• ASSIGNED TASK: The lines from the one holding "yellow boat [266,116,322,169]" to the final line of the listing below are to be duplicated exactly, with both ends included and pictures omitted.

• EXTRACTED MATERIAL:
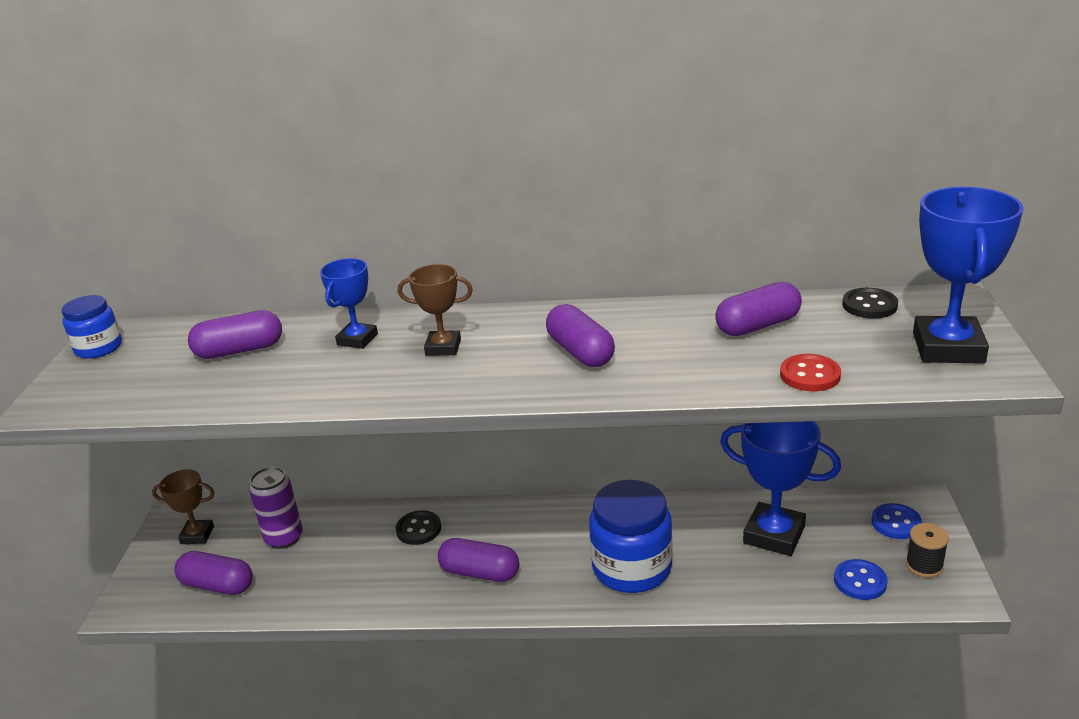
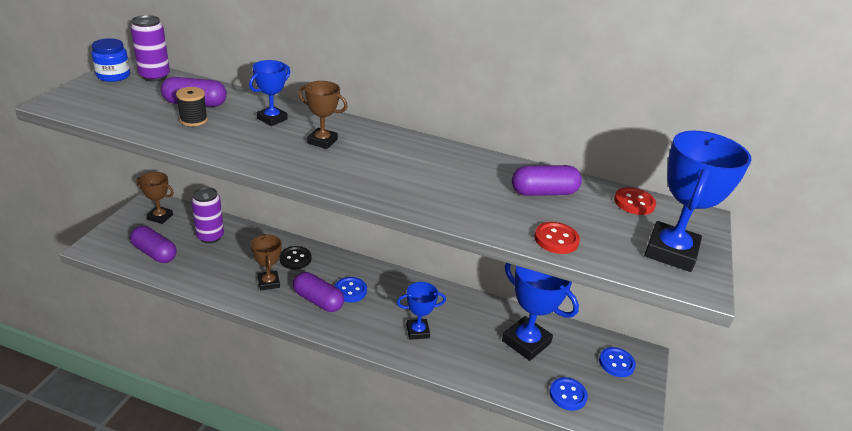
camera: 10 degrees right, 5 degrees up
purple capsule [546,304,615,367] -> none
blue jar [589,480,672,593] -> blue trophy [397,282,446,340]
black button [842,288,898,319] -> red button [614,187,656,215]
black spool [906,523,949,578] -> black spool moved to [176,87,208,126]
none -> purple can [130,15,170,82]
none -> brown trophy [251,234,282,291]
none -> blue button [334,277,367,302]

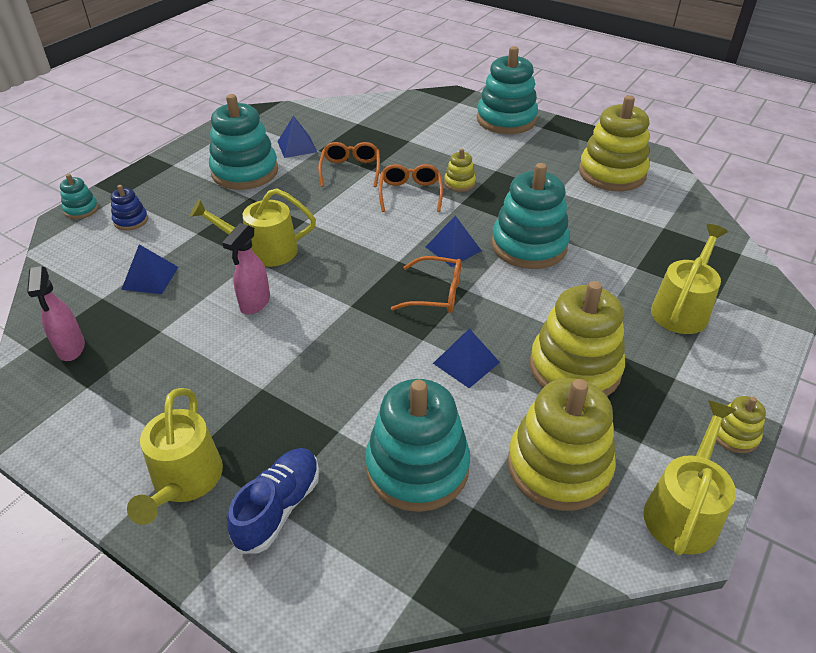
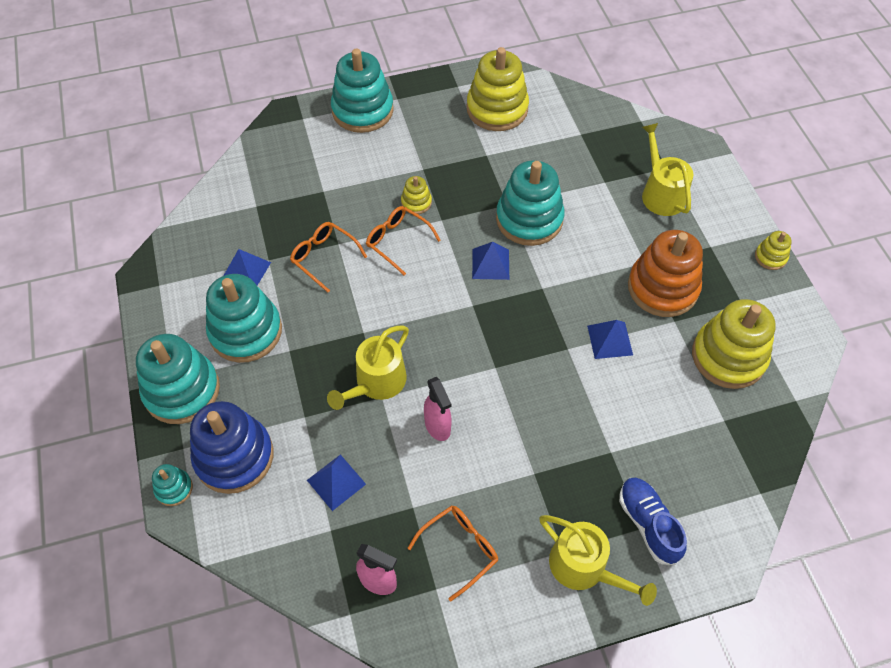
camera: 50 degrees left, 15 degrees up
blue stacking toy [111,185,148,230] -> blue stacking toy [190,401,273,494], size x2.16
turquoise stacking toy [365,379,470,512] -> turquoise stacking toy moved to [136,334,220,424]
orange glasses [391,256,461,313] -> orange glasses moved to [407,505,498,601]
yellow stacking toy [530,281,625,396] -> orange stacking toy [628,230,703,317]
yellow watering can [643,400,736,556] -> none

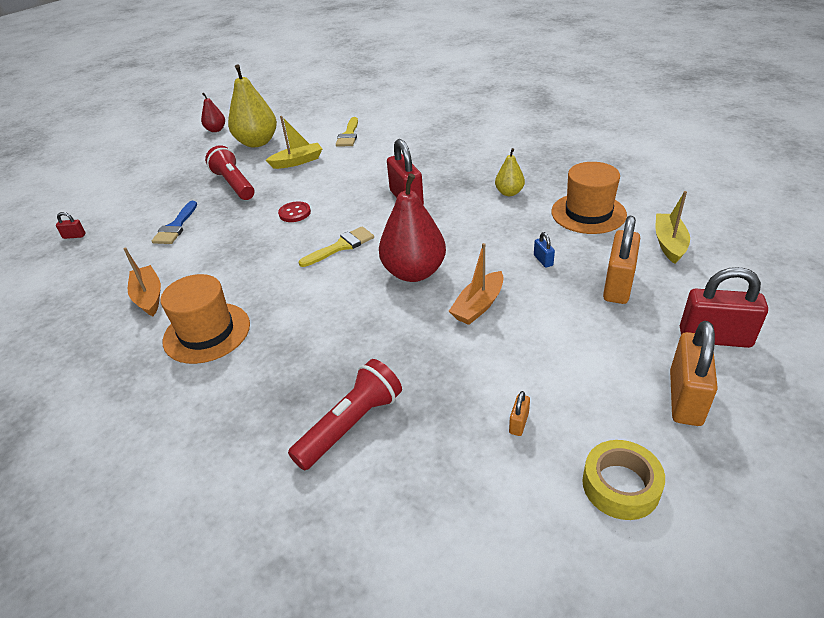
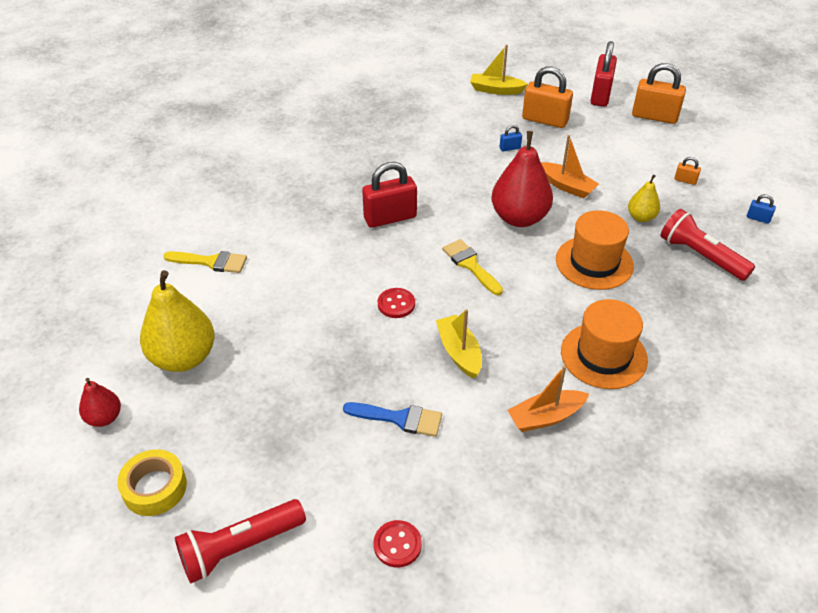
camera: 90 degrees left, 5 degrees up
red padlock [56,212,85,239] -> red button [374,520,422,568]
red flashlight [205,145,255,200] -> red flashlight moved to [175,499,306,583]
yellow boat [266,116,322,169] -> yellow boat moved to [436,309,482,379]
yellow pear [495,148,525,196] -> yellow pear moved to [628,174,660,222]
orange hat [551,162,627,234] -> orange hat moved to [556,210,634,290]
yellow tape [582,440,665,520] -> yellow tape moved to [117,449,187,516]
none -> blue padlock [747,194,776,224]

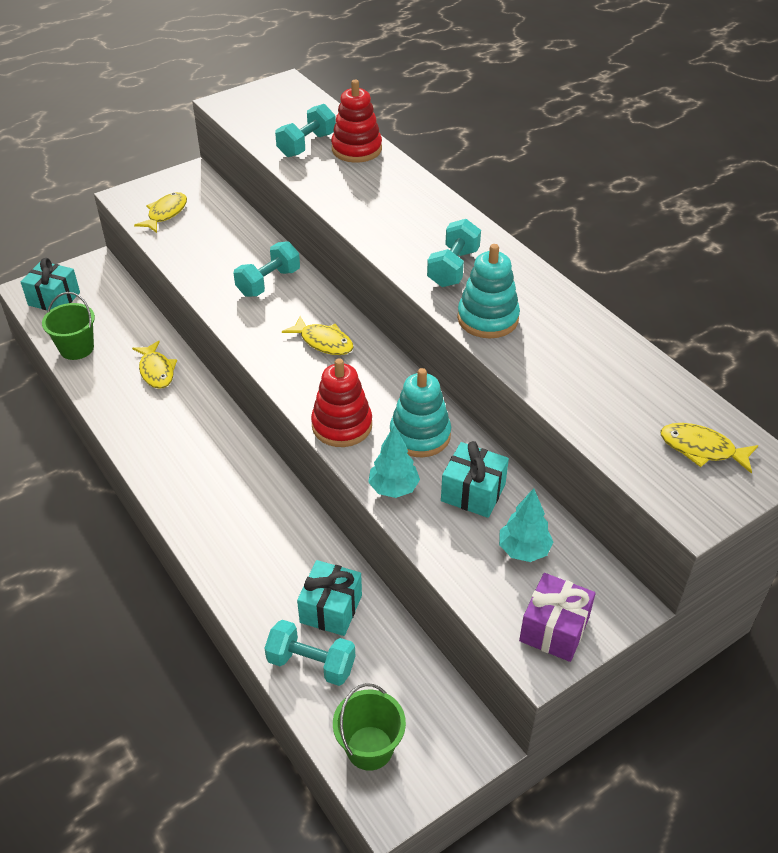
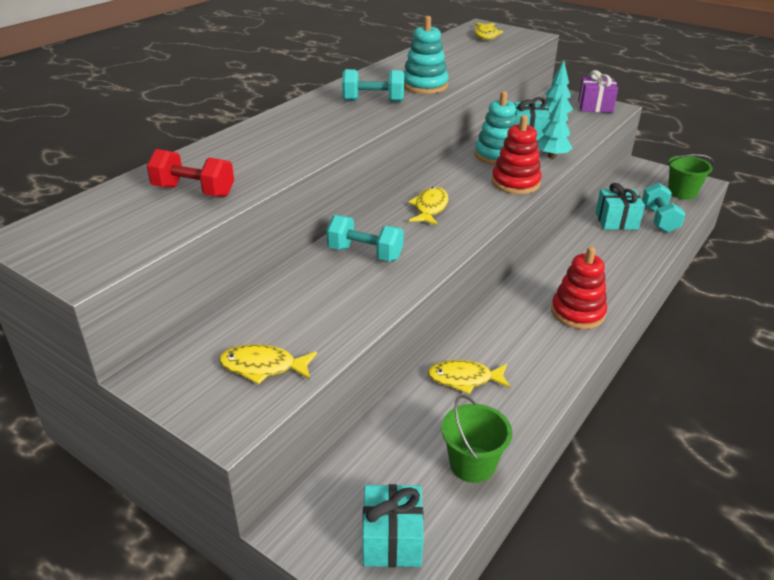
camera: 110 degrees left, 10 degrees down
yellow fish [132,341,177,389] -> yellow fish turned 135 degrees counterclockwise [428,360,510,394]
turquoise dumbbell [275,104,336,157] -> red dumbbell [147,149,234,197]
red stacking toy [331,80,382,163] -> red stacking toy moved to [551,247,607,329]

• SOLUTION FOR THIS PROBLEM:
yellow boat [266,116,322,169] -> yellow boat moved to [436,309,482,379]
yellow pear [495,148,525,196] -> yellow pear moved to [628,174,660,222]
orange hat [551,162,627,234] -> orange hat moved to [556,210,634,290]
yellow tape [582,440,665,520] -> yellow tape moved to [117,449,187,516]
none -> blue padlock [747,194,776,224]

camera: 110 degrees left, 10 degrees down
yellow fish [132,341,177,389] -> yellow fish turned 135 degrees counterclockwise [428,360,510,394]
turquoise dumbbell [275,104,336,157] -> red dumbbell [147,149,234,197]
red stacking toy [331,80,382,163] -> red stacking toy moved to [551,247,607,329]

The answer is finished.